## YOUR OBJECTIVE
Your copy should hold only the lines from the one containing "(396, 538) = (229, 416): brown plate -> none" through the final line of the entries, exactly as written, with no pictures.

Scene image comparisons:
^^^^

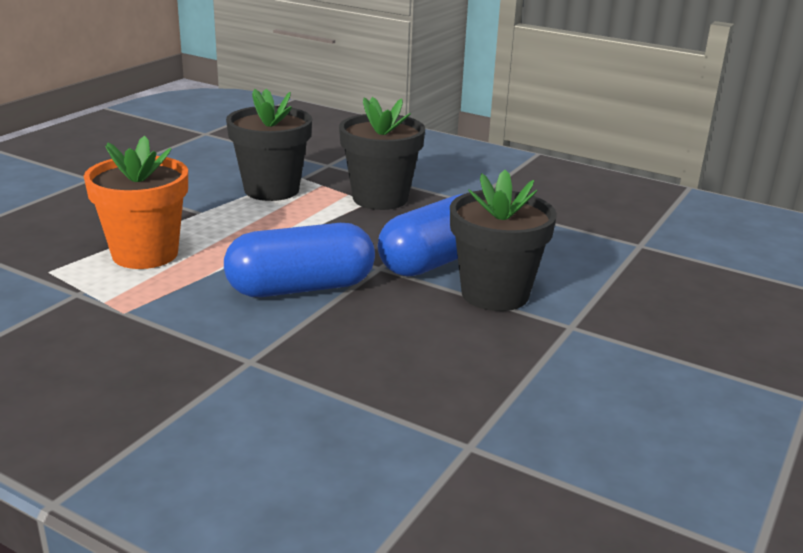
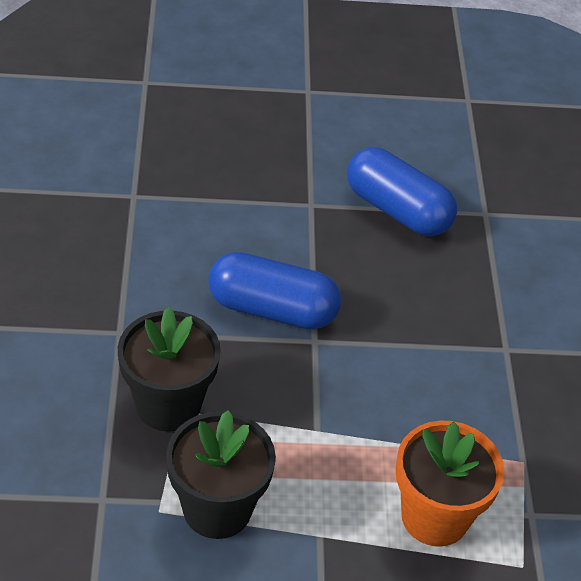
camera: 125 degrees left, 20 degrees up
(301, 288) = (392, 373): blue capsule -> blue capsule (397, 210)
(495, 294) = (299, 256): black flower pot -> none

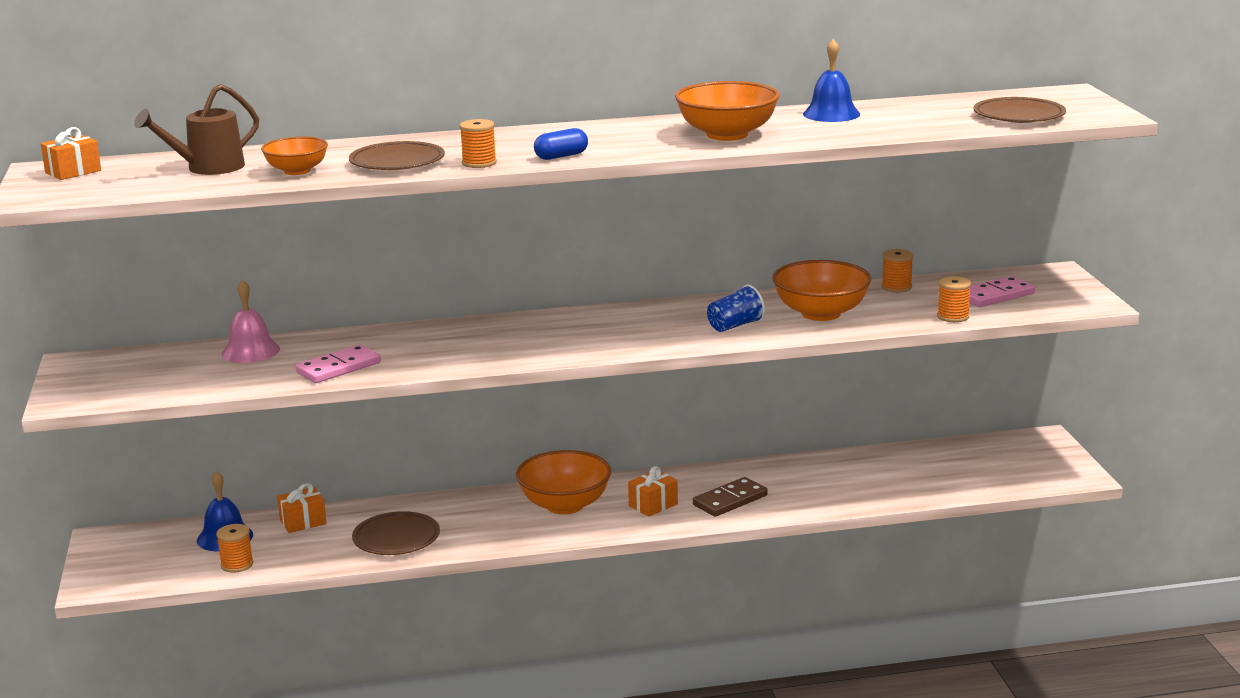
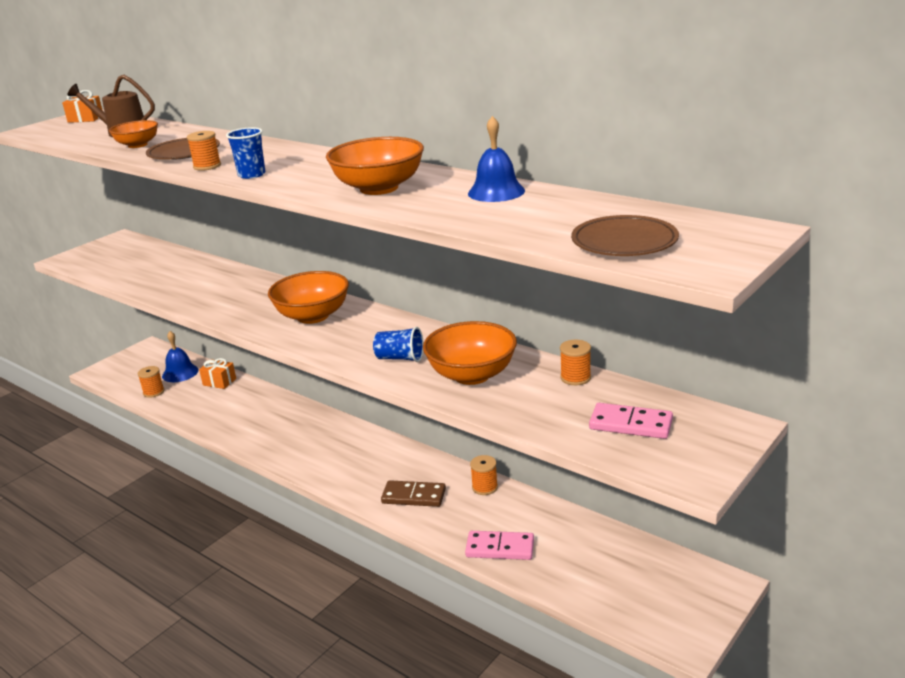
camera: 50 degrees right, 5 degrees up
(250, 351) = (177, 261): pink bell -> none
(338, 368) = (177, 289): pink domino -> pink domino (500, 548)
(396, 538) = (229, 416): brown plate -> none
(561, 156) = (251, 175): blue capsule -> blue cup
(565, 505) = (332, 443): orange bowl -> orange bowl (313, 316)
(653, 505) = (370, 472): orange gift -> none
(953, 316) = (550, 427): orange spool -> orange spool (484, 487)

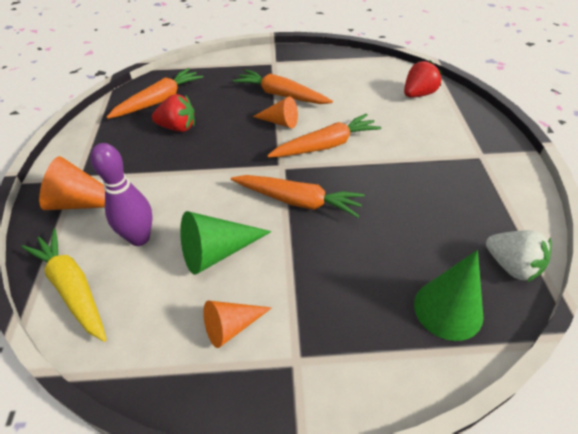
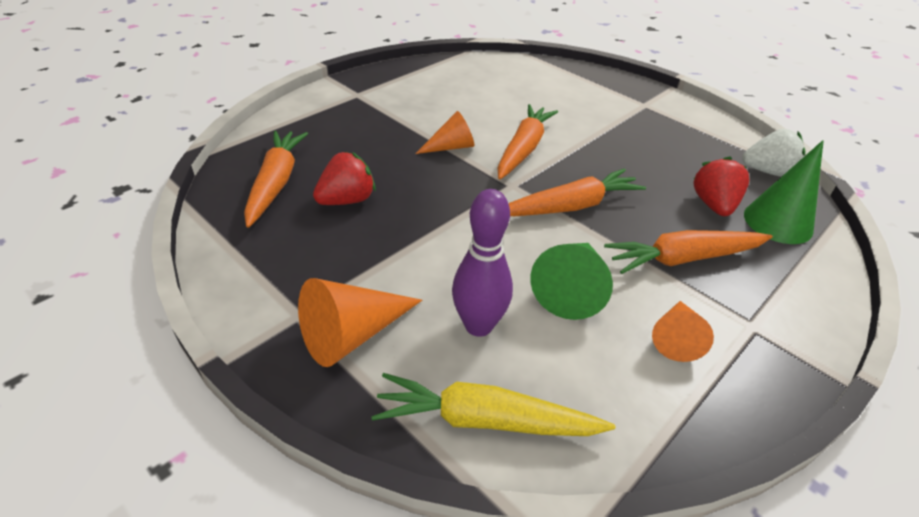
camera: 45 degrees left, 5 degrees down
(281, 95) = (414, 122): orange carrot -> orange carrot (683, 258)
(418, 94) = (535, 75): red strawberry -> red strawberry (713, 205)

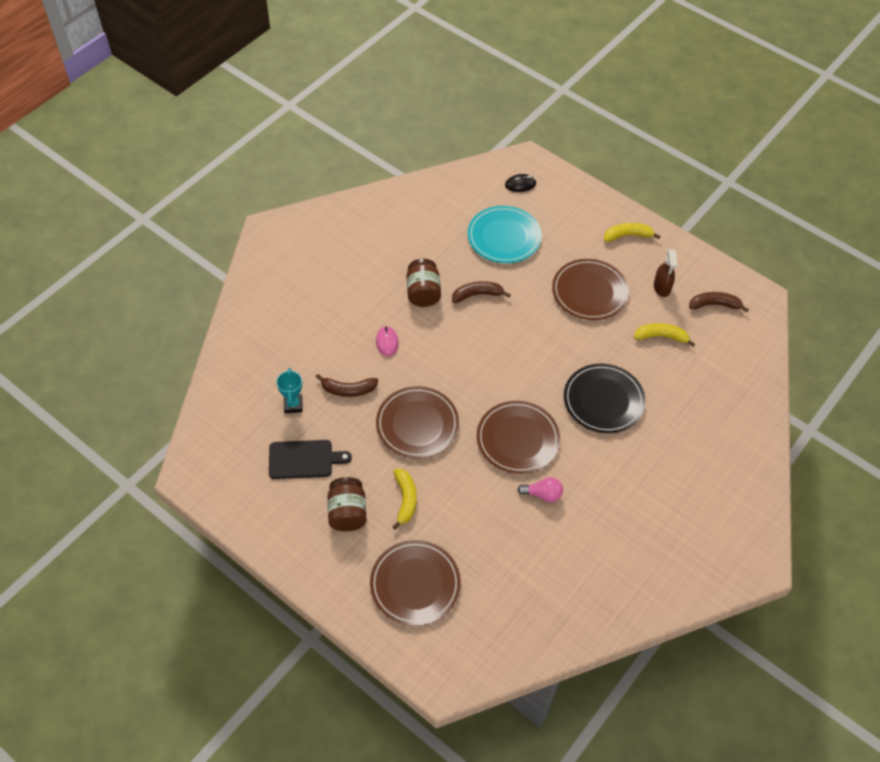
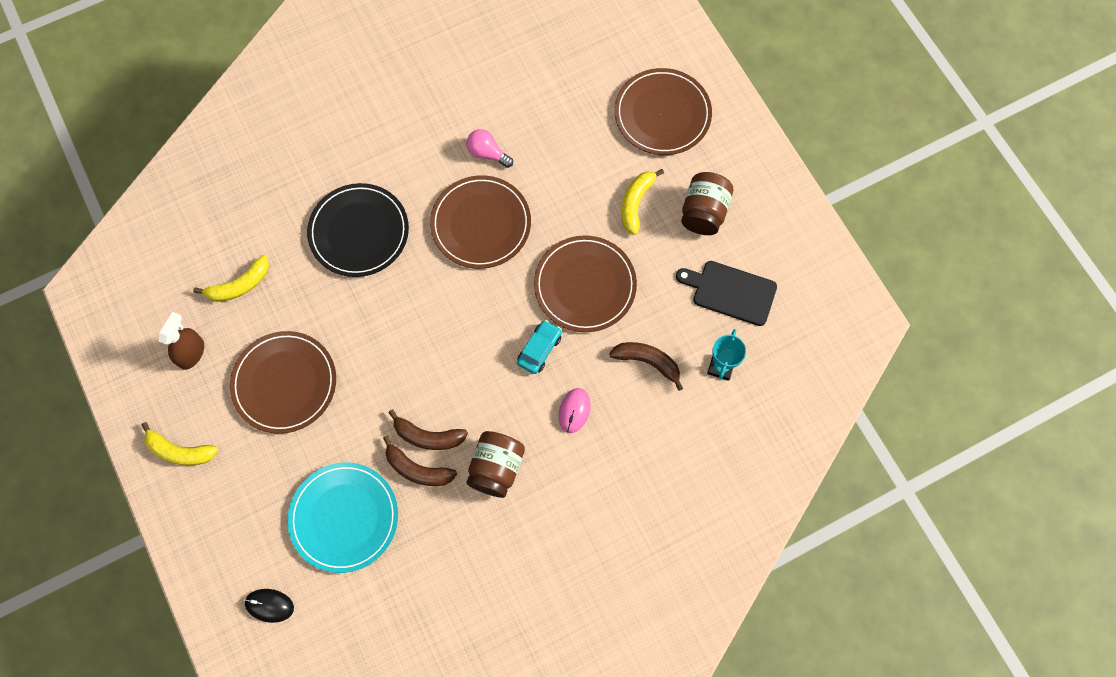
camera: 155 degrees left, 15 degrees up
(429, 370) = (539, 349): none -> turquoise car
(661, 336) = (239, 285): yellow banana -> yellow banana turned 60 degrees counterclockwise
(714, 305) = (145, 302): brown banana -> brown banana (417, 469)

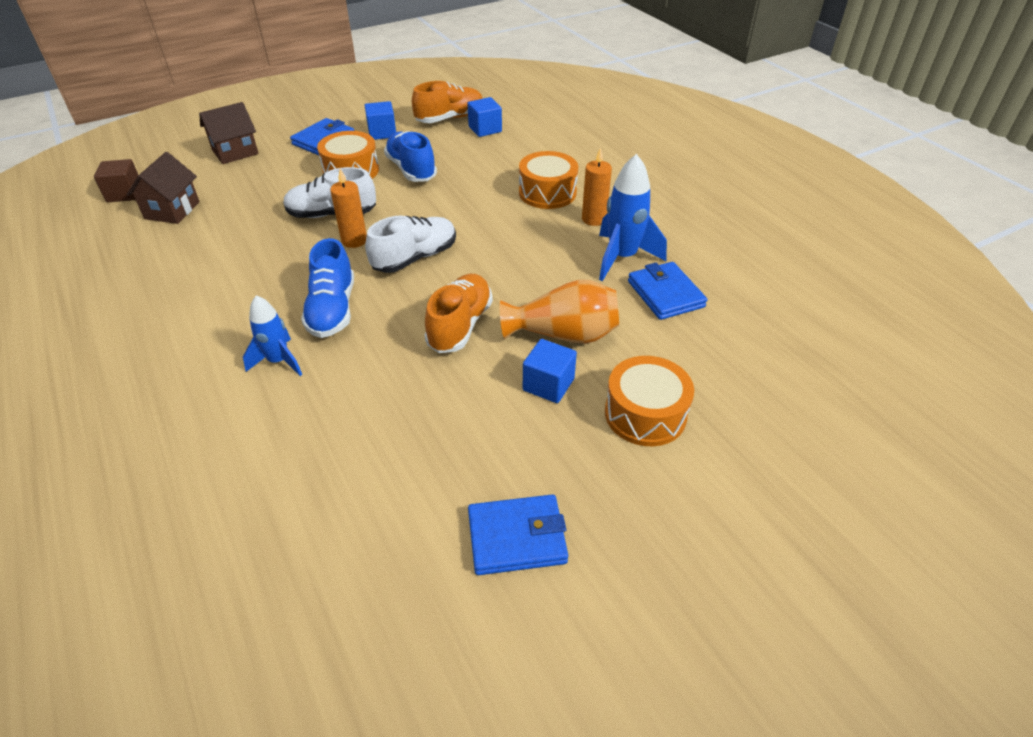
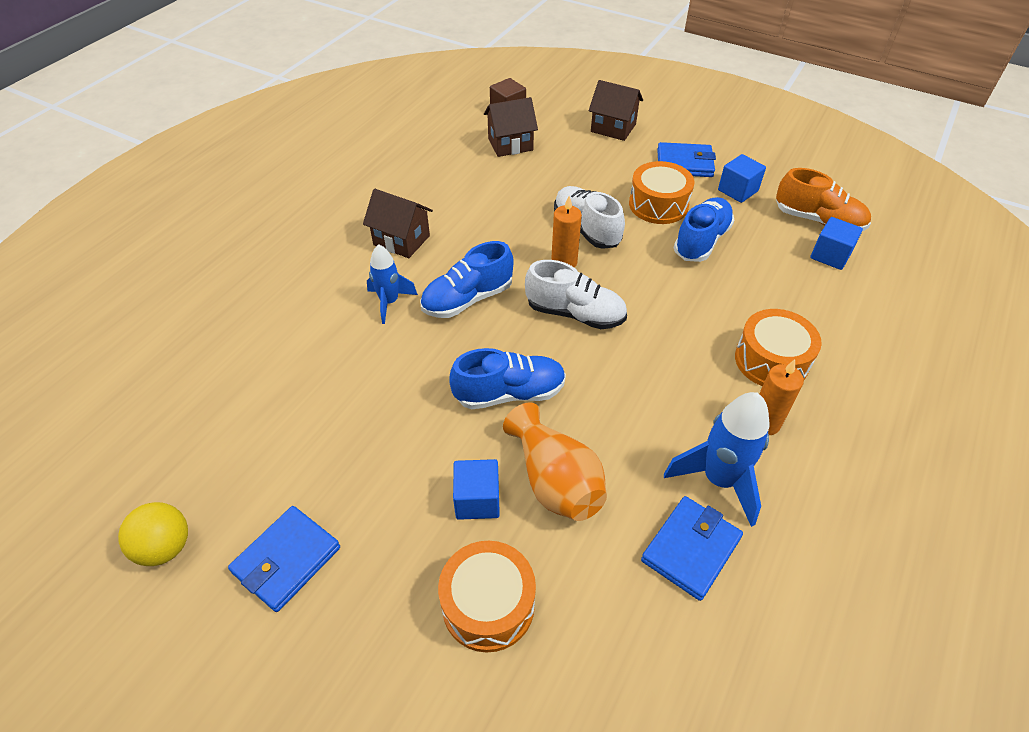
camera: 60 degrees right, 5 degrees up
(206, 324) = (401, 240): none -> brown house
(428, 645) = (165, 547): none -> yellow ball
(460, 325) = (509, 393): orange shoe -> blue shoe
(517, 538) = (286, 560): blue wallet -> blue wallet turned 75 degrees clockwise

^^^^

## SOLUTION TO THE EXERCISE
(396, 538) = (229, 416): brown plate -> none
(561, 156) = (251, 175): blue capsule -> blue cup
(565, 505) = (332, 443): orange bowl -> orange bowl (313, 316)
(653, 505) = (370, 472): orange gift -> none
(953, 316) = (550, 427): orange spool -> orange spool (484, 487)

camera: 45 degrees left, 5 degrees down
(281, 95) = (414, 122): orange carrot -> orange carrot (683, 258)
(418, 94) = (535, 75): red strawberry -> red strawberry (713, 205)

camera: 155 degrees left, 15 degrees up
(429, 370) = (539, 349): none -> turquoise car
(661, 336) = (239, 285): yellow banana -> yellow banana turned 60 degrees counterclockwise
(714, 305) = (145, 302): brown banana -> brown banana (417, 469)

camera: 60 degrees right, 5 degrees up
(206, 324) = (401, 240): none -> brown house
(428, 645) = (165, 547): none -> yellow ball
(460, 325) = (509, 393): orange shoe -> blue shoe
(517, 538) = (286, 560): blue wallet -> blue wallet turned 75 degrees clockwise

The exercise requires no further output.